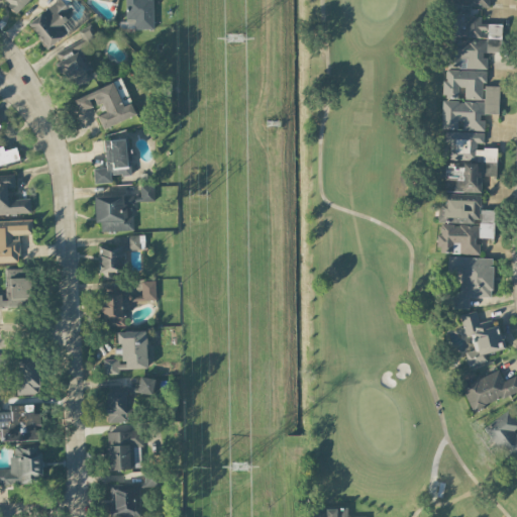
[(2,0),(15,13),(28,0),(2,0)]
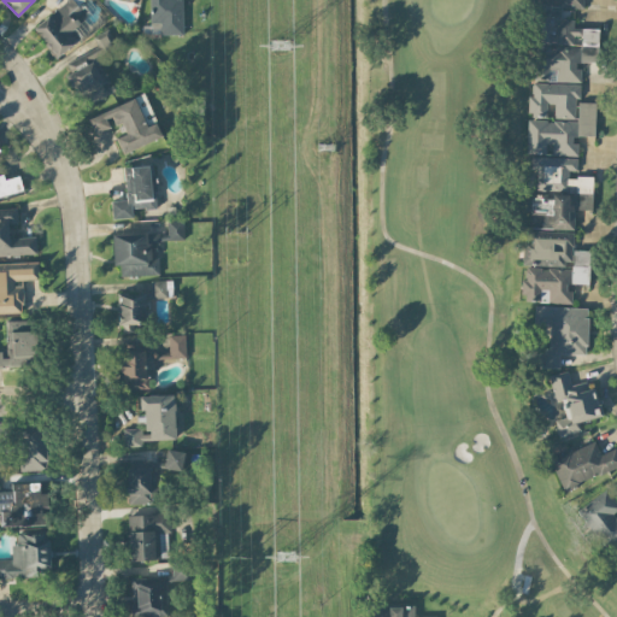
[(182,34),(182,0),(150,0),(150,25),(141,25),(141,34),(182,34)]
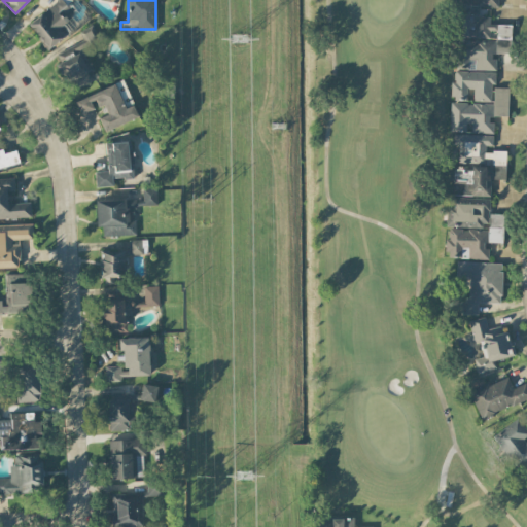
[(456,68),(494,70),(495,51),(510,53),(512,24),(489,23),(490,15),(475,14),(475,8),(462,7),(460,37),(457,37),(456,68)]
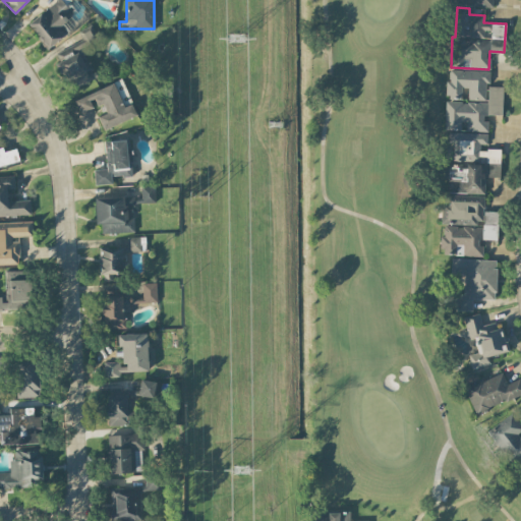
[(69,90),(94,77),(79,48),(98,39),(91,23),(77,31),(82,40),(55,52),(59,61),(56,62),(69,90)]
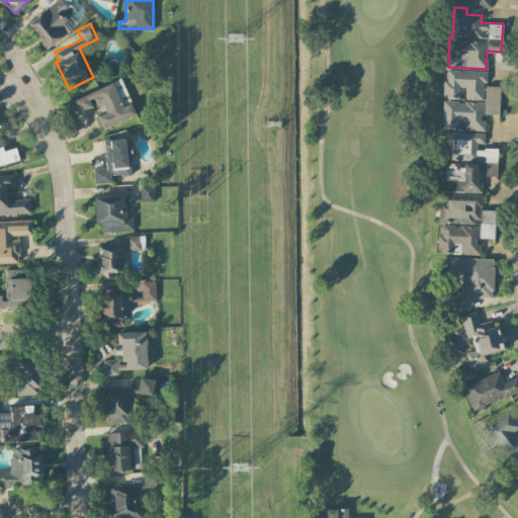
[(442,99),(442,128),(458,128),(458,120),(463,120),(463,130),(483,131),(484,113),(499,113),(500,85),(487,85),(487,69),(444,69),(444,96),(458,97),(458,86),(465,86),(464,100),(442,99)]
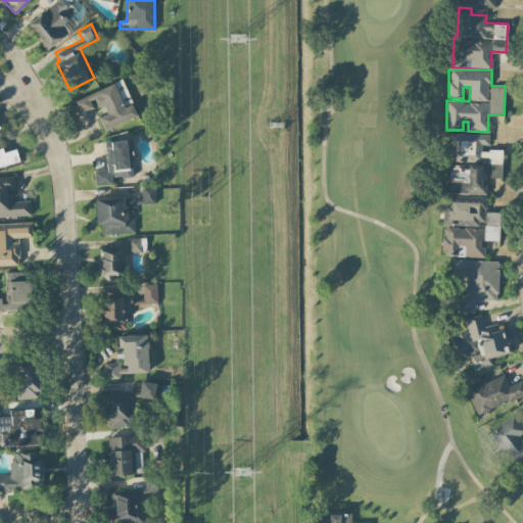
[(75,99),(80,112),(102,103),(106,112),(98,115),(103,130),(137,115),(122,80),(75,99)]
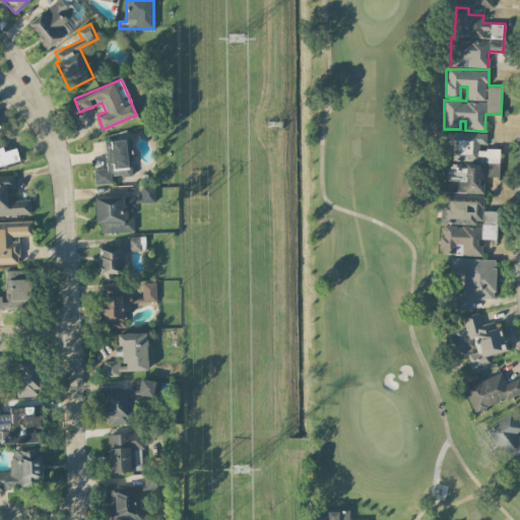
[(104,140),(106,168),(93,169),(94,184),(112,183),(111,175),(130,175),(128,138),(104,140)]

◆ Request
Exact copy, no pictures: reproduce every record above.

◆ Exercise answer
[(2,0),(15,13),(28,0),(2,0)]
[(182,34),(182,0),(150,0),(150,25),(141,25),(141,34),(182,34)]
[(456,68),(494,70),(495,51),(510,53),(512,24),(489,23),(490,15),(475,14),(475,8),(462,7),(460,37),(457,37),(456,68)]
[(69,90),(94,77),(79,48),(98,39),(91,23),(77,31),(82,40),(55,52),(59,61),(56,62),(69,90)]
[(442,99),(442,128),(458,128),(458,120),(463,120),(463,130),(483,131),(484,113),(499,113),(500,85),(487,85),(487,69),(444,69),(444,96),(458,97),(458,86),(465,86),(464,100),(442,99)]
[(75,99),(80,112),(102,103),(106,112),(98,115),(103,130),(137,115),(122,80),(75,99)]
[(104,140),(106,168),(93,169),(94,184),(112,183),(111,175),(130,175),(128,138),(104,140)]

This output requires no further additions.